##### The data #####

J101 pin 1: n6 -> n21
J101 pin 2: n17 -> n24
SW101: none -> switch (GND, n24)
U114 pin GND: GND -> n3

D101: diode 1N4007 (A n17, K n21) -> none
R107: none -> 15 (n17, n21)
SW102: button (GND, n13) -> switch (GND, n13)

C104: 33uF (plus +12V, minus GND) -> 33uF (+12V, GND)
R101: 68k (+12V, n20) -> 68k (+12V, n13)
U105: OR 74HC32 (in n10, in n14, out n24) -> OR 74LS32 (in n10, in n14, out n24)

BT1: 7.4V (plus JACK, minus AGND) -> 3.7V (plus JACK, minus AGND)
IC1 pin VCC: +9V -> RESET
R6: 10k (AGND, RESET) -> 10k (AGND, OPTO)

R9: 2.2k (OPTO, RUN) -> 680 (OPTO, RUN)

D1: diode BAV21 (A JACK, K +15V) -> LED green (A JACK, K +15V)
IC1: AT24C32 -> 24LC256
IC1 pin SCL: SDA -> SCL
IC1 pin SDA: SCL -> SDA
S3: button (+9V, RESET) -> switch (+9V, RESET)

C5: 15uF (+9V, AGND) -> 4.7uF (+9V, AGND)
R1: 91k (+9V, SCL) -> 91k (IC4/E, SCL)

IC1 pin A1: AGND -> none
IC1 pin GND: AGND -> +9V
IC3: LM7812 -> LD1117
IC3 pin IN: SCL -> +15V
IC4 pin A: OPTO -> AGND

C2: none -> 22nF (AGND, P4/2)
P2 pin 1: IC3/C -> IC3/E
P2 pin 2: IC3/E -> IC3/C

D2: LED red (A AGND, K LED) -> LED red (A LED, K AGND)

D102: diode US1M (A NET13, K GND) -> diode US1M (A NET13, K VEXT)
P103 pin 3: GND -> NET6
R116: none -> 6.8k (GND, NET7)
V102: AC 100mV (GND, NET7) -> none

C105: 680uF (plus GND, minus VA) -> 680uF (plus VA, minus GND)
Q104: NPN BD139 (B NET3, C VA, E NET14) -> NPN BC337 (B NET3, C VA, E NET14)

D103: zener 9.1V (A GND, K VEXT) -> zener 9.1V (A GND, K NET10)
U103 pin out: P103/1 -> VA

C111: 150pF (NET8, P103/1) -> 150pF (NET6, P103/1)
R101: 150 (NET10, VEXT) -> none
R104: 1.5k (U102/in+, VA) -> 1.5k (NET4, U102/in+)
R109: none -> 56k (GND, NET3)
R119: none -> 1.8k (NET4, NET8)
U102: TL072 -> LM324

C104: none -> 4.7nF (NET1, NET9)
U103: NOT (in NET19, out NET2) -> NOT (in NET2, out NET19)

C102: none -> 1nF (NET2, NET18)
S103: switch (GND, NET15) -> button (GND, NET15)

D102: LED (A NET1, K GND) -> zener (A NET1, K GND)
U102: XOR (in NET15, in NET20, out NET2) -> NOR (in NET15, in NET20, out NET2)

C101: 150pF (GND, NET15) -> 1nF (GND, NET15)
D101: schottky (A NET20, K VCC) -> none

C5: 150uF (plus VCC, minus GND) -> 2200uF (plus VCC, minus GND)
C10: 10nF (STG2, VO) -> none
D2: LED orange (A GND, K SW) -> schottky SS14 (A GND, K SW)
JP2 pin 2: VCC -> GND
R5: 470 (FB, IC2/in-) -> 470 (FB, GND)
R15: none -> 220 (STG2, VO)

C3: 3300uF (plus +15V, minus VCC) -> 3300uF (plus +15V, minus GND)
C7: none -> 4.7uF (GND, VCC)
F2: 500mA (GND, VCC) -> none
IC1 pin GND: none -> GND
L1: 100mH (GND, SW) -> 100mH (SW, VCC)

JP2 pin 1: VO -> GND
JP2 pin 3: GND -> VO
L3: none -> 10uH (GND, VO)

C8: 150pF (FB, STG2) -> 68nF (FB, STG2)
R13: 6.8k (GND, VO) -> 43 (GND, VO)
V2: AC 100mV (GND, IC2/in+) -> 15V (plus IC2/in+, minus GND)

#####

> **Your goal**
Copy out all lines above that include the string "switch".

> **Answer box**
SW101: none -> switch (GND, n24)
SW102: button (GND, n13) -> switch (GND, n13)
S3: button (+9V, RESET) -> switch (+9V, RESET)
S103: switch (GND, NET15) -> button (GND, NET15)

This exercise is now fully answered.